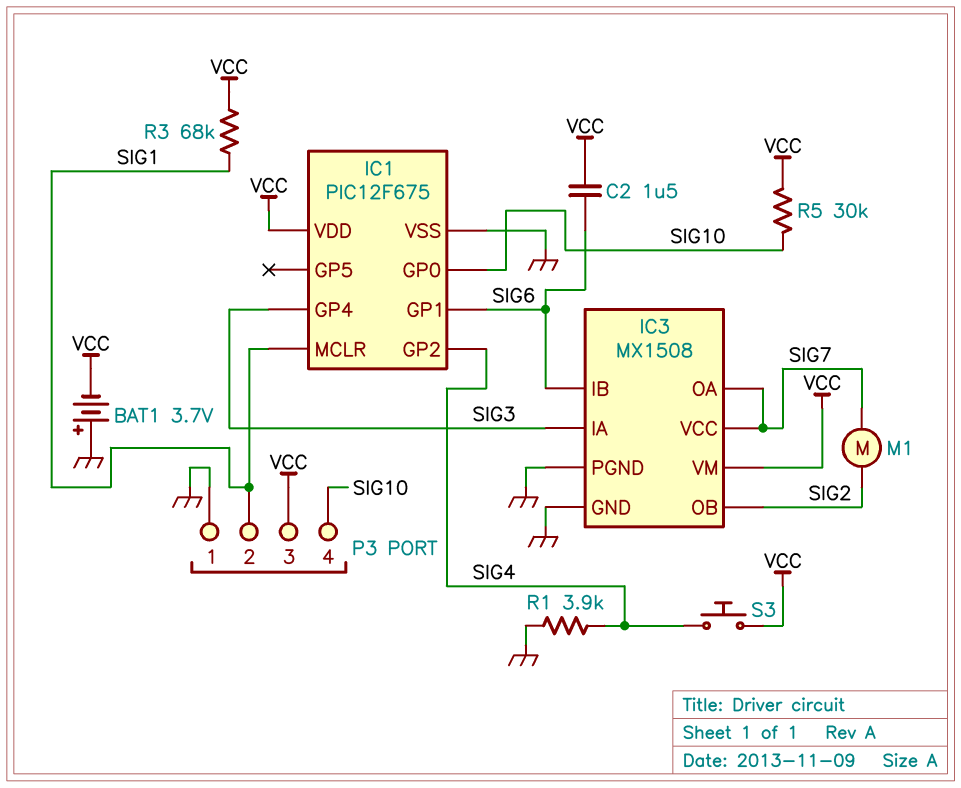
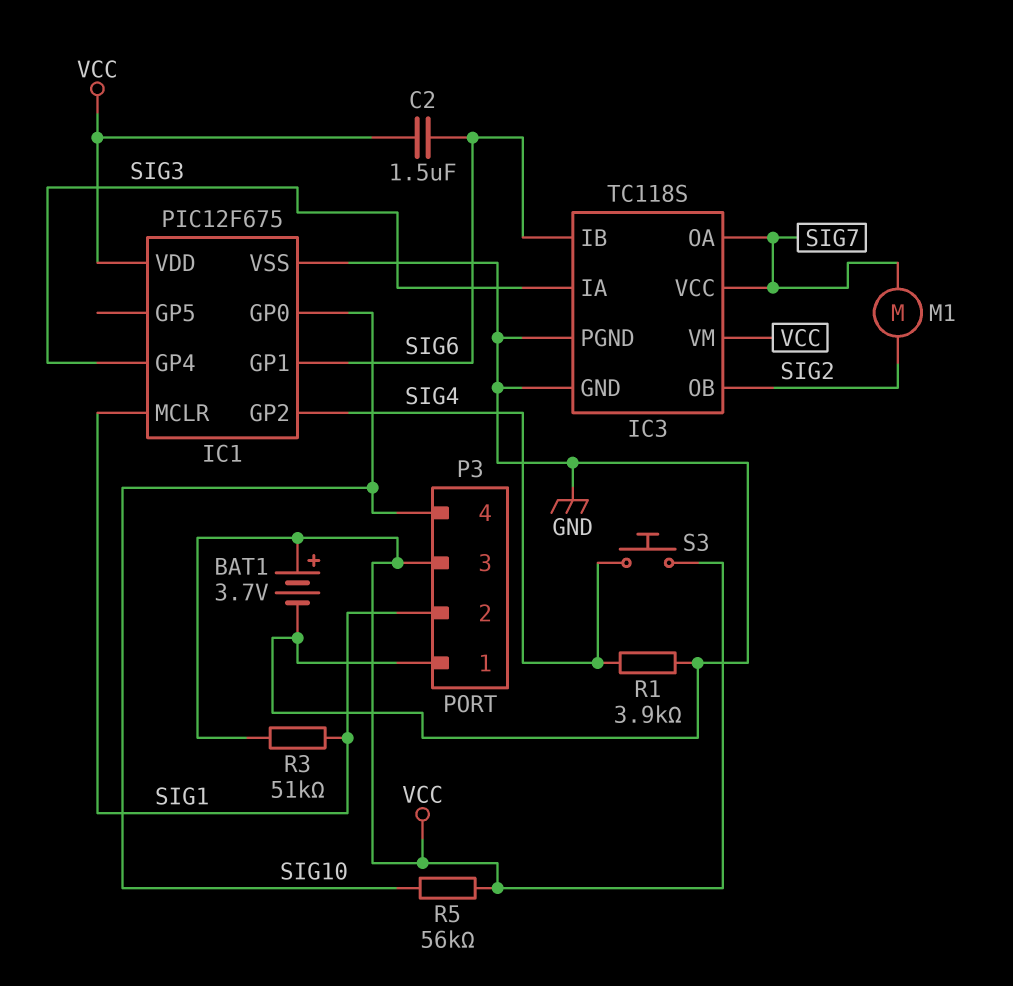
BAT1: 3.7V (plus GND, minus VCC) -> 3.7V (plus VCC, minus GND)
IC3: MX1508 -> TC118S
R3: 68k (SIG1, VCC) -> 51k (SIG1, VCC)
R5: 30k (SIG10, VCC) -> 56k (SIG10, VCC)

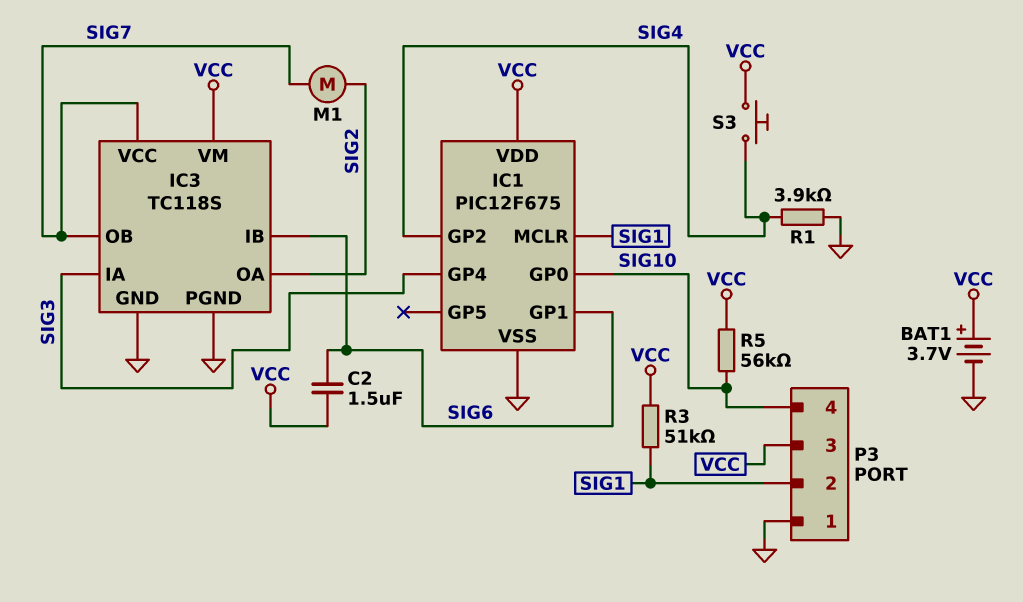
IC3 pin OA: SIG7 -> SIG2
IC3 pin OB: SIG2 -> SIG7

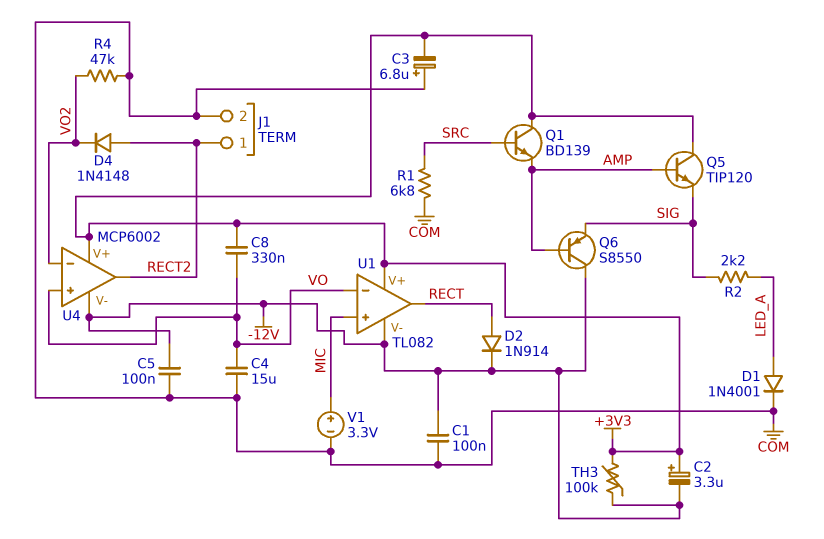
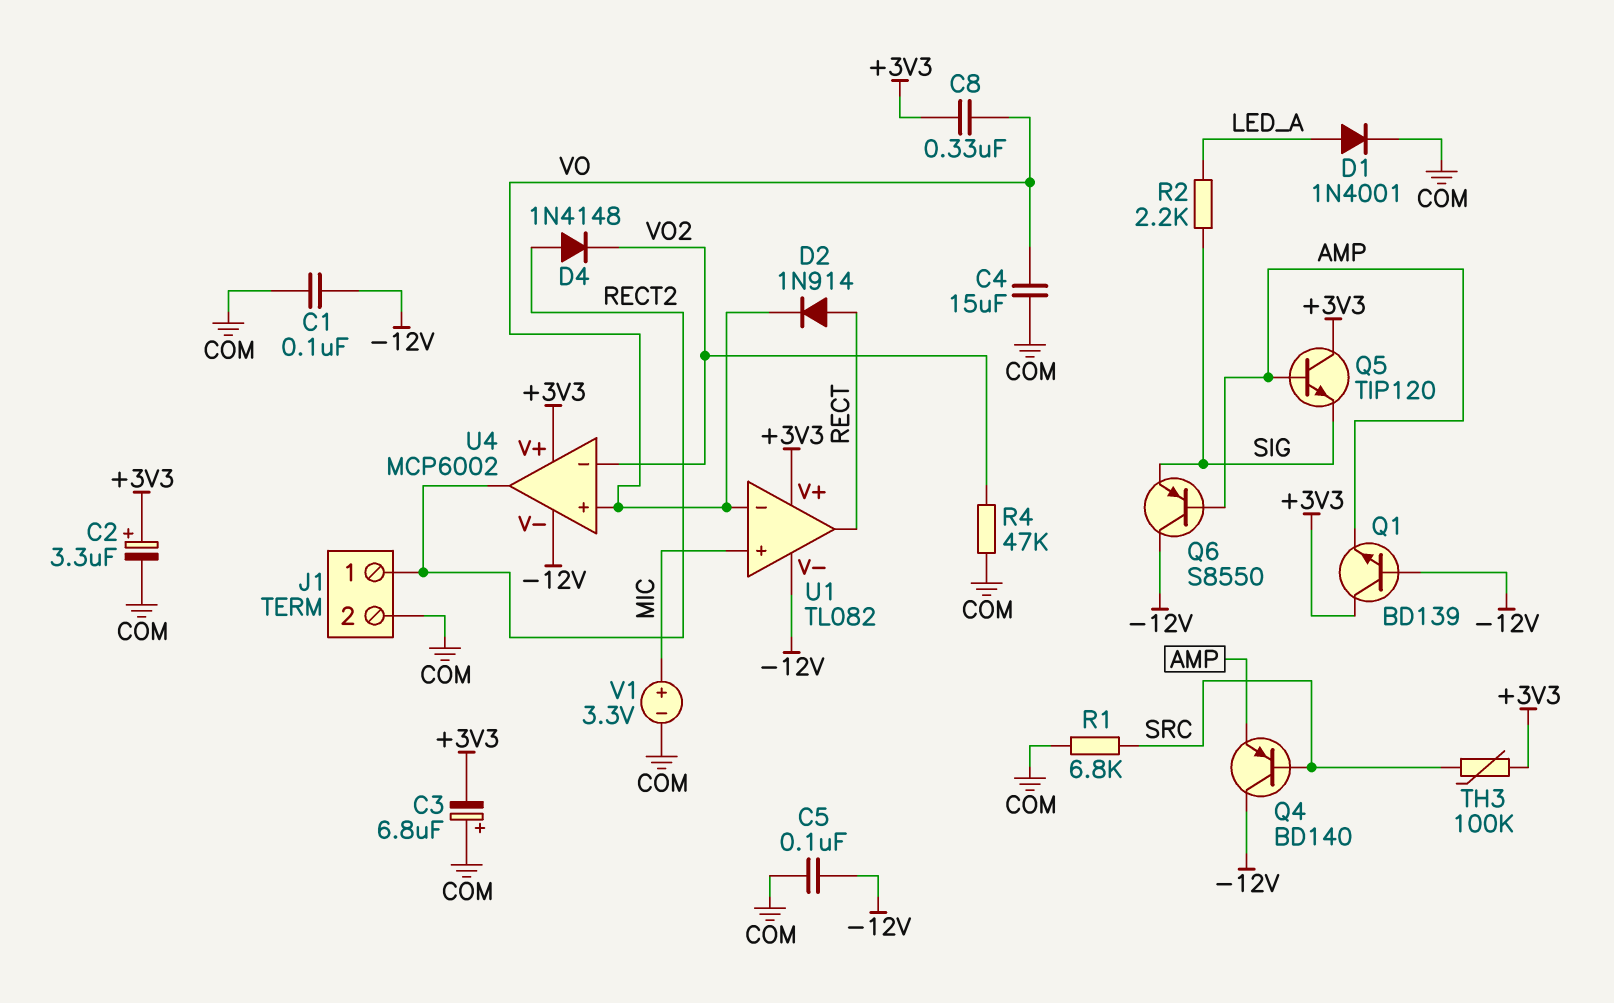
C2: 3.3uF (plus +3V3, minus -12V) -> 3.3uF (plus +3V3, minus COM)
D2: diode 1N914 (A RECT, K -12V) -> diode 1N914 (A RECT, K VO)
Q1: NPN BD139 (B SRC, C +3V3, E AMP) -> NPN BD139 (B -12V, C +3V3, E AMP)
Q4: none -> PNP BD140 (B SRC, C -12V, E AMP)
TH3: 100k (+3V3, -12V) -> 100k (+3V3, SRC)

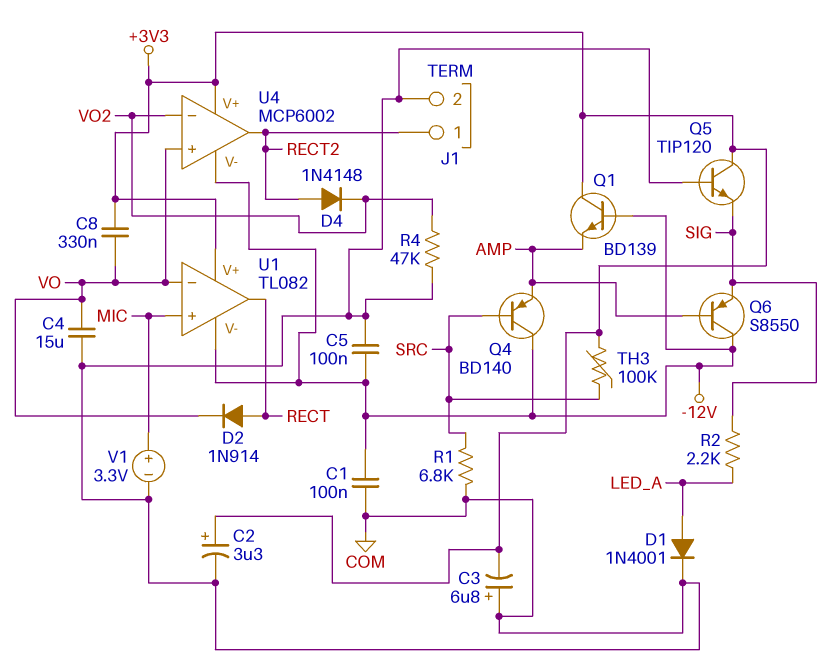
Q5: NPN TIP120 (B AMP, C +3V3, E SIG) -> NPN TIP120 (B COM, C +3V3, E SIG)

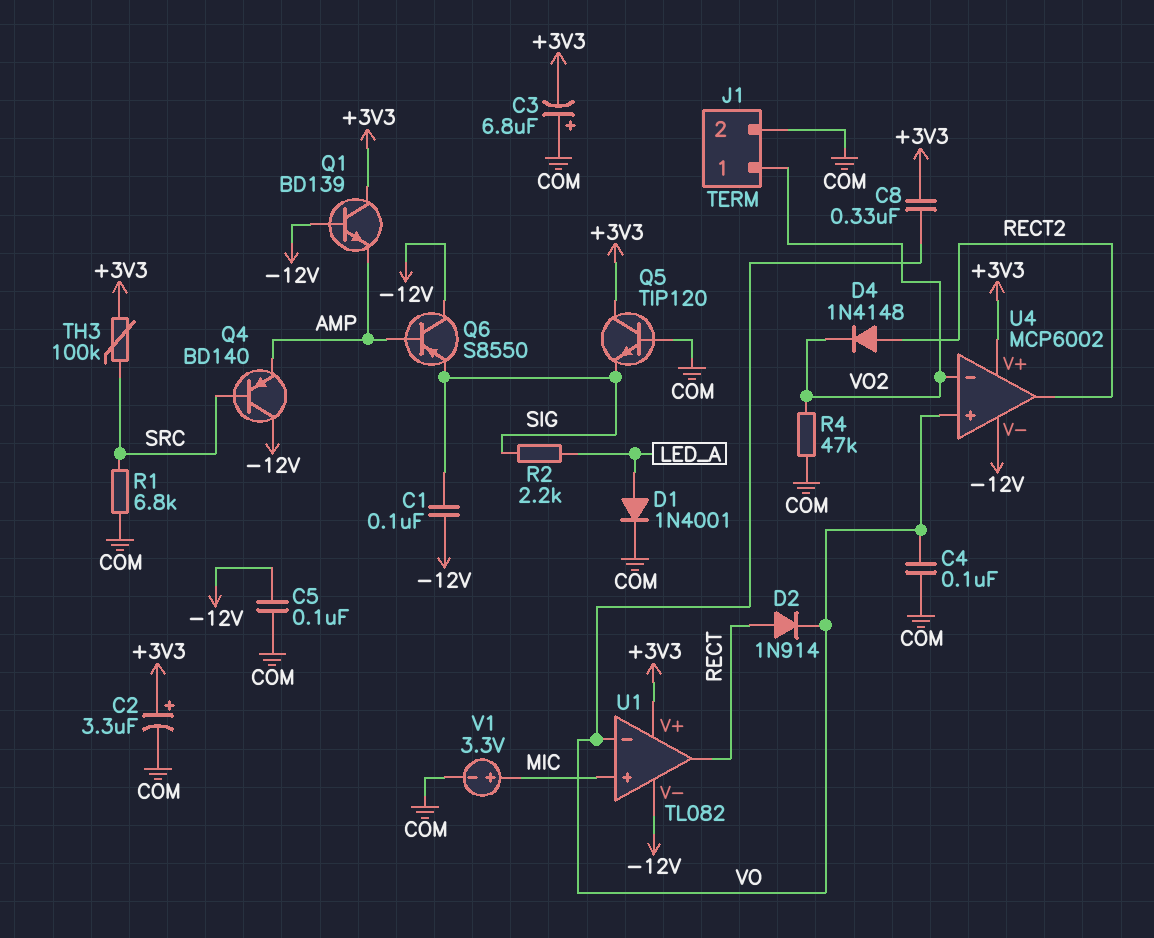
C1: 100nF (-12V, COM) -> 100nF (-12V, SIG)
C4: 15uF (COM, VO) -> 100nF (COM, VO)
J1 pin 1: RECT2 -> VO2

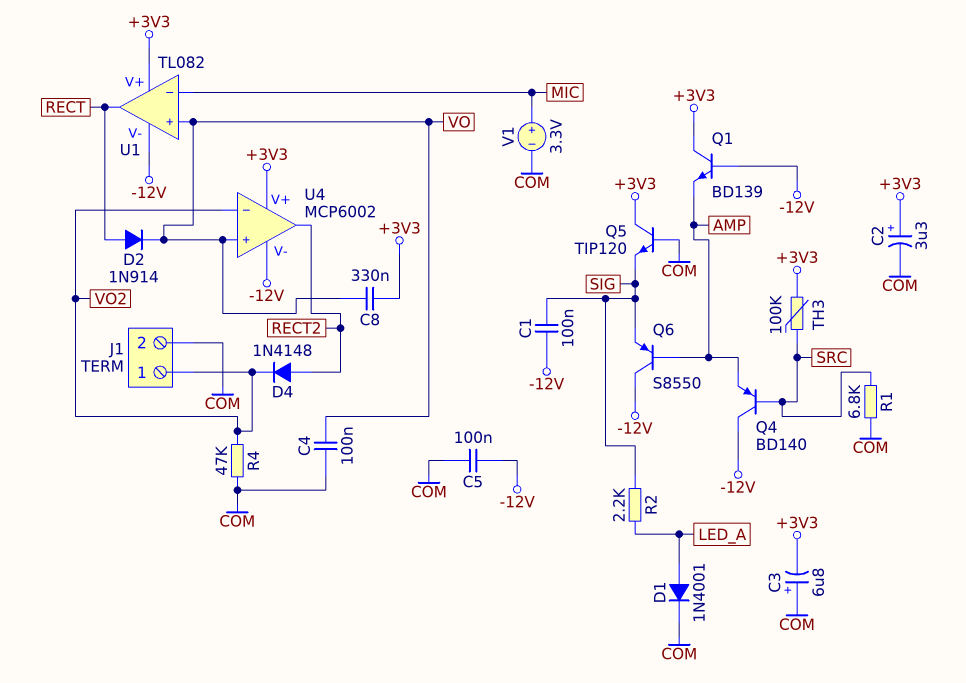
U1 pin in+: MIC -> VO
U1 pin in-: VO -> MIC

..........

EXERCISE DETAILS: Output the data exactly as it is, with the pictures dropped.

ANSWER SPACE:
BAT1: 3.7V (plus GND, minus VCC) -> 3.7V (plus VCC, minus GND)
IC3: MX1508 -> TC118S
R3: 68k (SIG1, VCC) -> 51k (SIG1, VCC)
R5: 30k (SIG10, VCC) -> 56k (SIG10, VCC)

IC3 pin OA: SIG7 -> SIG2
IC3 pin OB: SIG2 -> SIG7

C2: 3.3uF (plus +3V3, minus -12V) -> 3.3uF (plus +3V3, minus COM)
D2: diode 1N914 (A RECT, K -12V) -> diode 1N914 (A RECT, K VO)
Q1: NPN BD139 (B SRC, C +3V3, E AMP) -> NPN BD139 (B -12V, C +3V3, E AMP)
Q4: none -> PNP BD140 (B SRC, C -12V, E AMP)
TH3: 100k (+3V3, -12V) -> 100k (+3V3, SRC)

Q5: NPN TIP120 (B AMP, C +3V3, E SIG) -> NPN TIP120 (B COM, C +3V3, E SIG)

C1: 100nF (-12V, COM) -> 100nF (-12V, SIG)
C4: 15uF (COM, VO) -> 100nF (COM, VO)
J1 pin 1: RECT2 -> VO2

U1 pin in+: MIC -> VO
U1 pin in-: VO -> MIC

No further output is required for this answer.